» What is expected: Transcribe exactly the lines from the one holding "box (no. 2 from left)" through the closing line of the entries below. Pictures stay out of the copy.

» Task input:
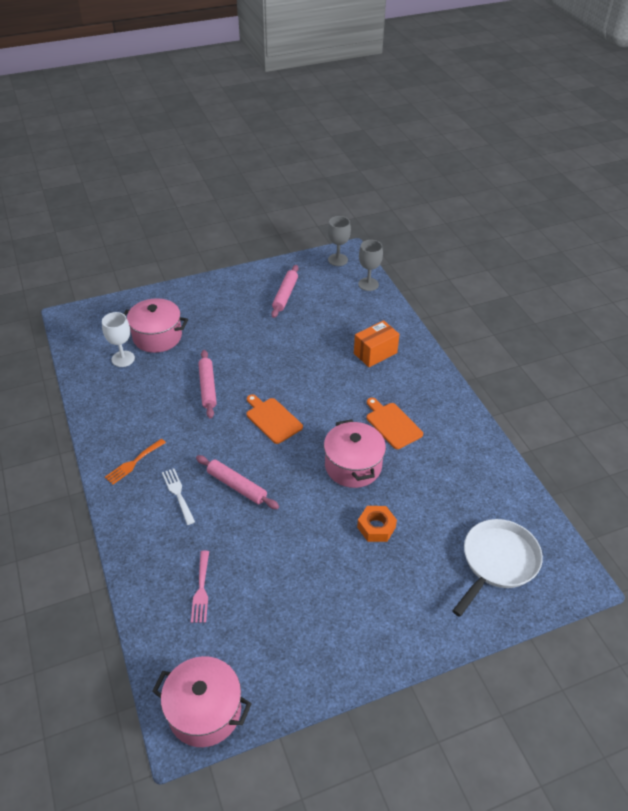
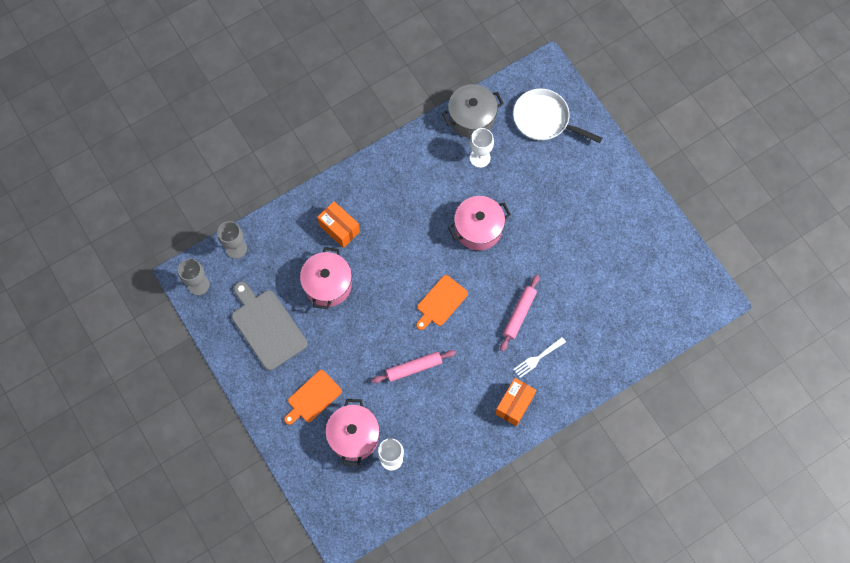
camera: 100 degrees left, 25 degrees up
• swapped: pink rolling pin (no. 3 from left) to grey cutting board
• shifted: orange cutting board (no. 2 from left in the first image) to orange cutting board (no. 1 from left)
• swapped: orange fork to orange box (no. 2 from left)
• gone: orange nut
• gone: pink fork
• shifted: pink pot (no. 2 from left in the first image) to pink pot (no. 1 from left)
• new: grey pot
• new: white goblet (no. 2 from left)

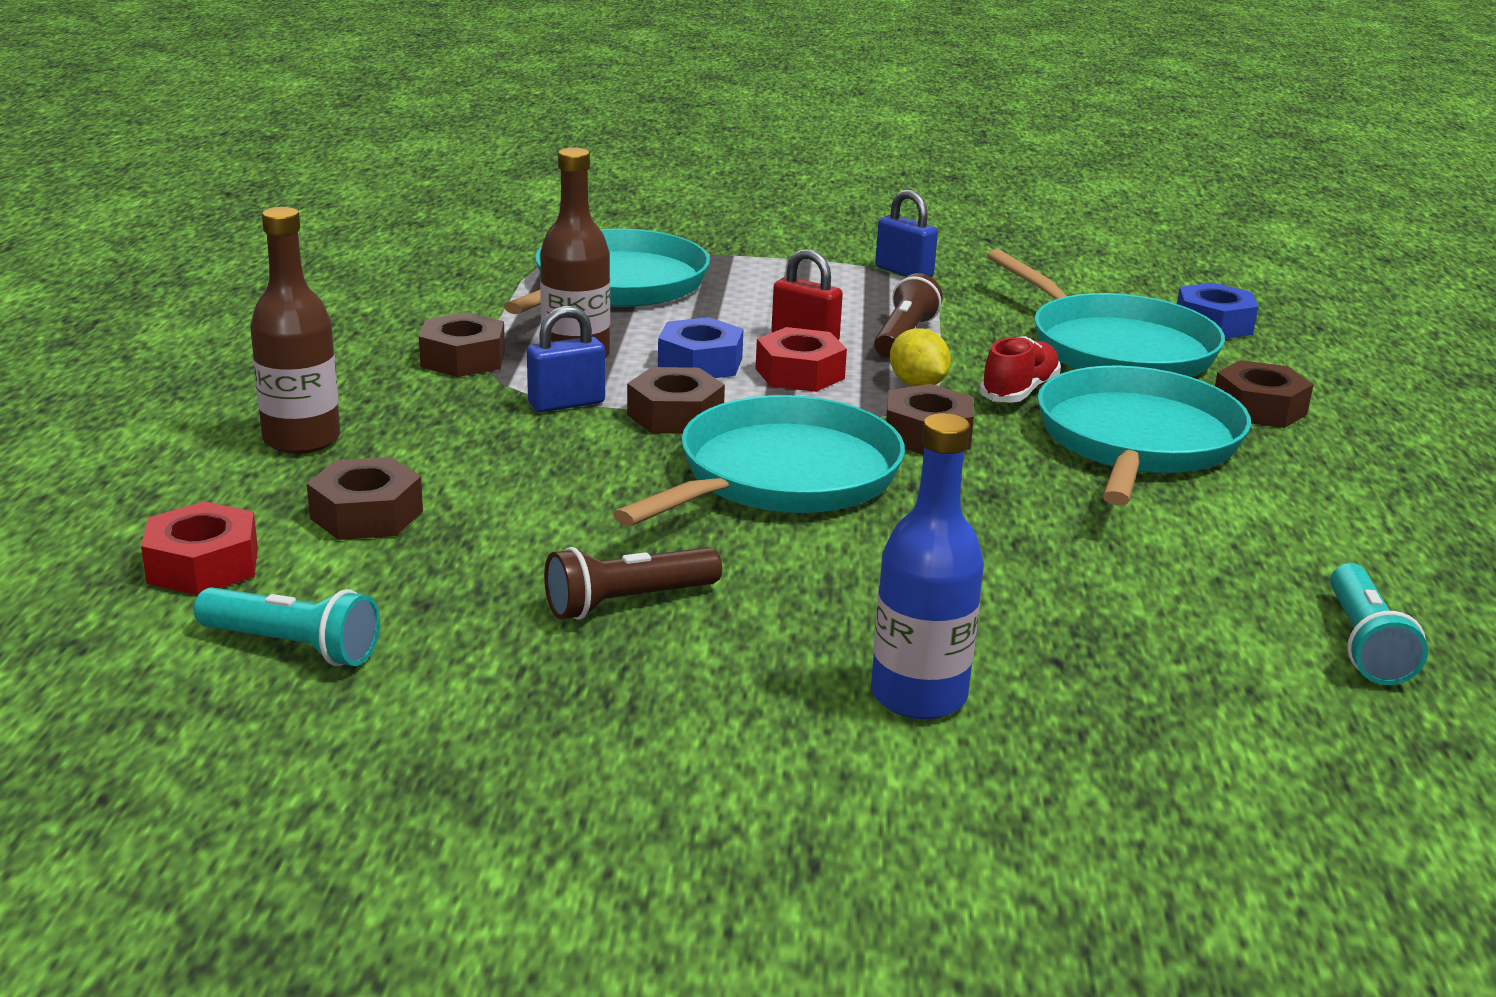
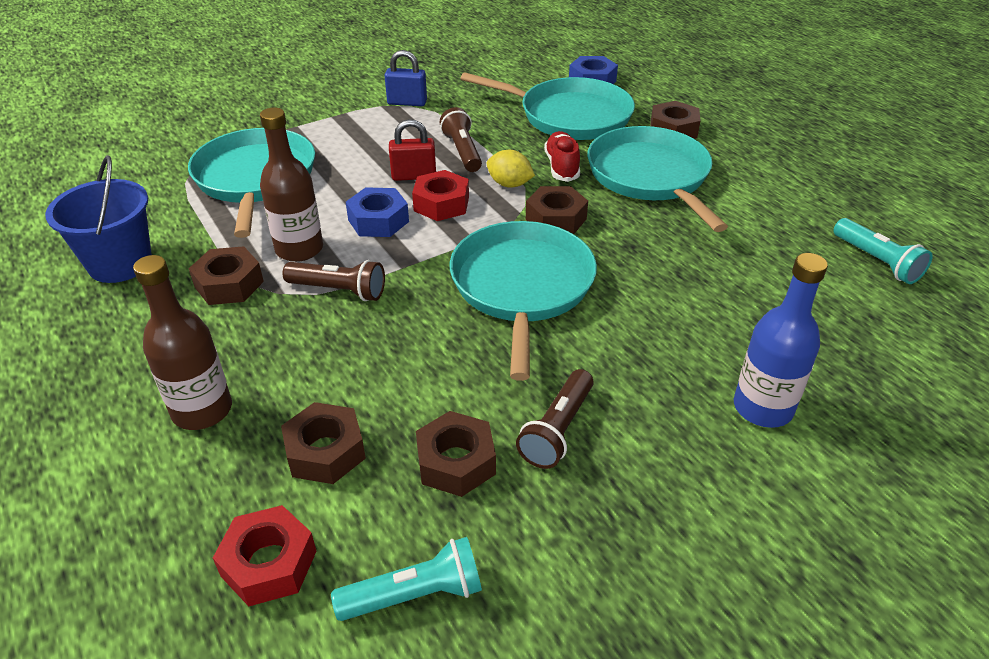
camera: 35 degrees left, 15 degrees up
• swapped: blue padlock (no. 1 from left) to brown flashlight (no. 1 from left)
• shifted: brown nut (no. 3 from left)
• new: blue bucket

» Worked solution:
• swapped: orange fork to orange box (no. 2 from left)
• gone: orange nut
• gone: pink fork
• shifted: pink pot (no. 2 from left in the first image) to pink pot (no. 1 from left)
• new: grey pot
• new: white goblet (no. 2 from left)

camera: 35 degrees left, 15 degrees up
• swapped: blue padlock (no. 1 from left) to brown flashlight (no. 1 from left)
• shifted: brown nut (no. 3 from left)
• new: blue bucket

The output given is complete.